▶ EXERCISE: Your answer must be an exact repeat of the lines from the one containing "blue stacking toy: 3 -> 1" through the last line of the records, both included, with no pictures.

[Colored object listings]
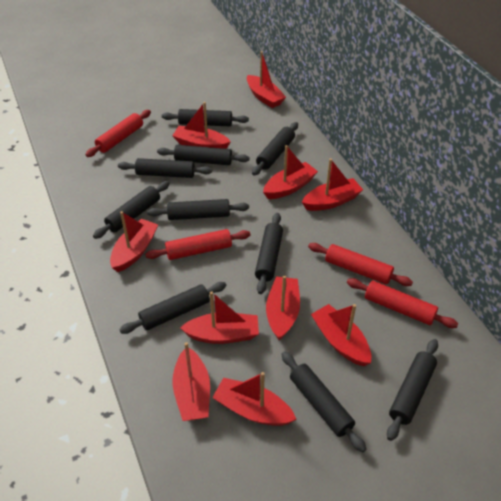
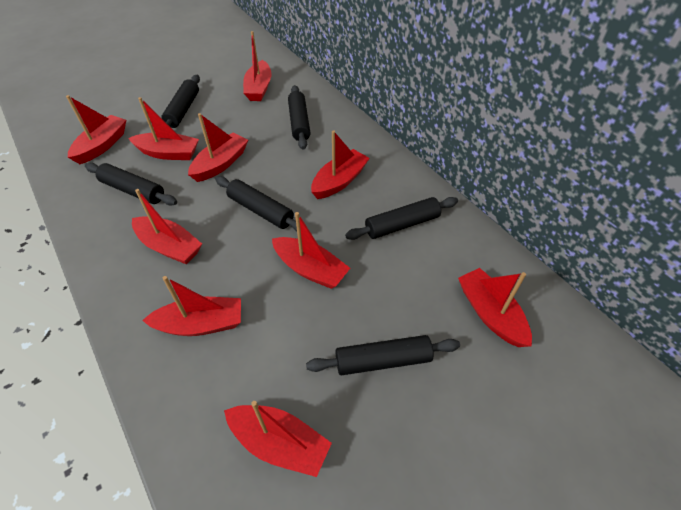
black rolling pin: 10 -> 6
red rolling pin: 4 -> 0

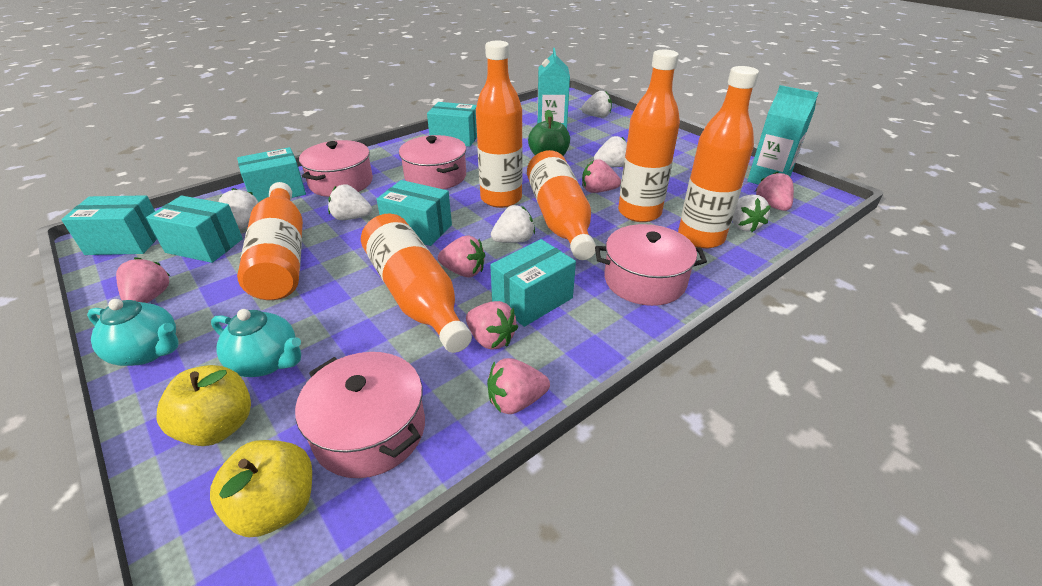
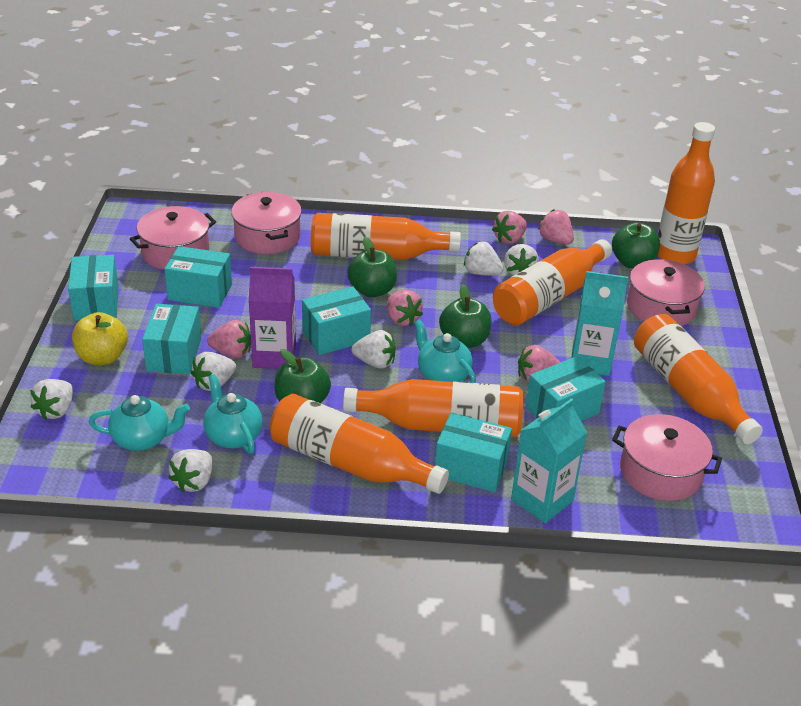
green apple: 1 -> 4
pink strawberry: 6 -> 5
purple carton: 0 -> 1
turquoise teapot: 2 -> 3
yellow apple: 2 -> 1

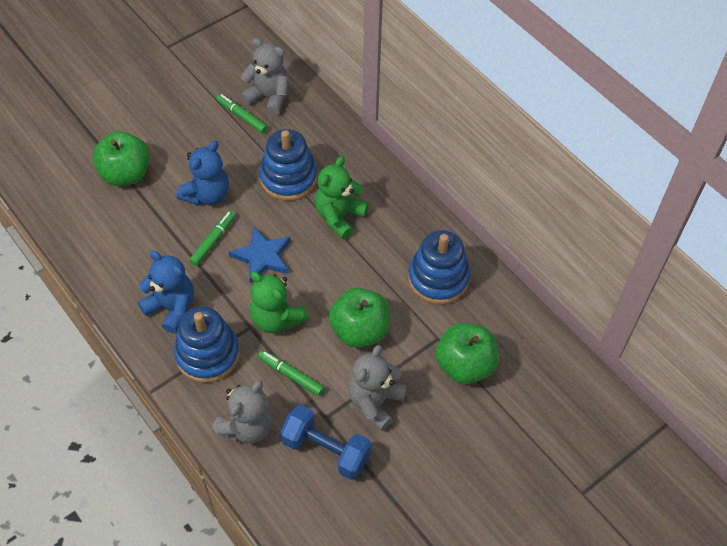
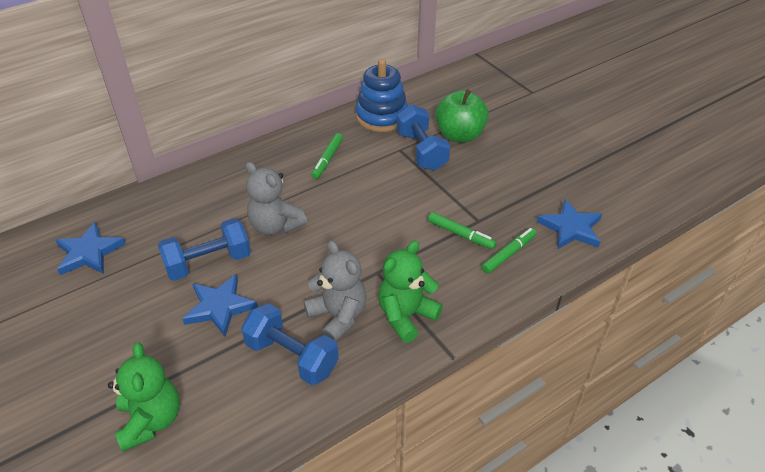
blue dumbbell: 1 -> 3
blue stacking toy: 3 -> 1
blue star: 1 -> 3
blue teddy bear: 2 -> 0
green apple: 3 -> 1
grey teddy bear: 3 -> 2

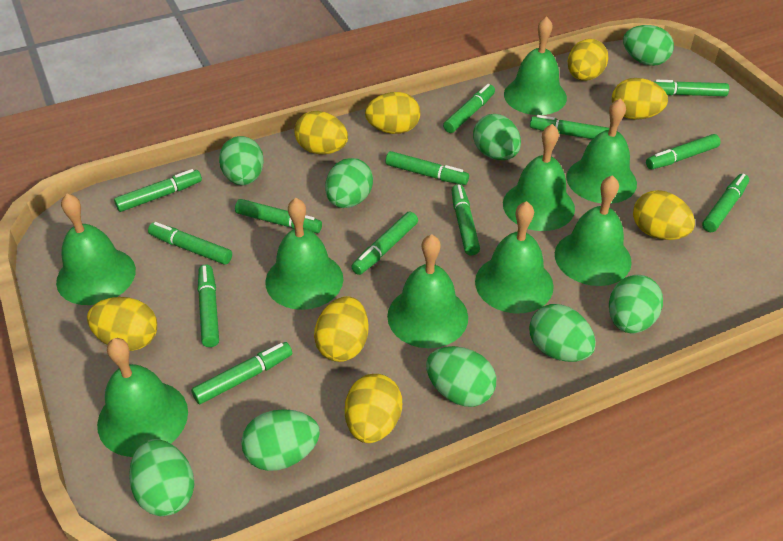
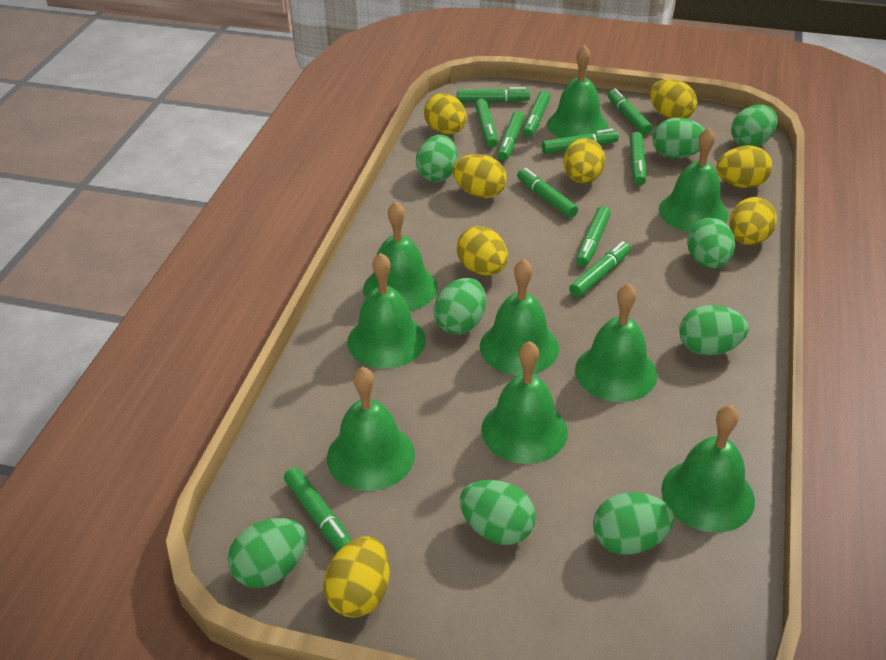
green marker: 13 -> 11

▶ WRITTEN REPLY:
blue stacking toy: 3 -> 1
blue star: 1 -> 3
blue teddy bear: 2 -> 0
green apple: 3 -> 1
grey teddy bear: 3 -> 2

green marker: 13 -> 11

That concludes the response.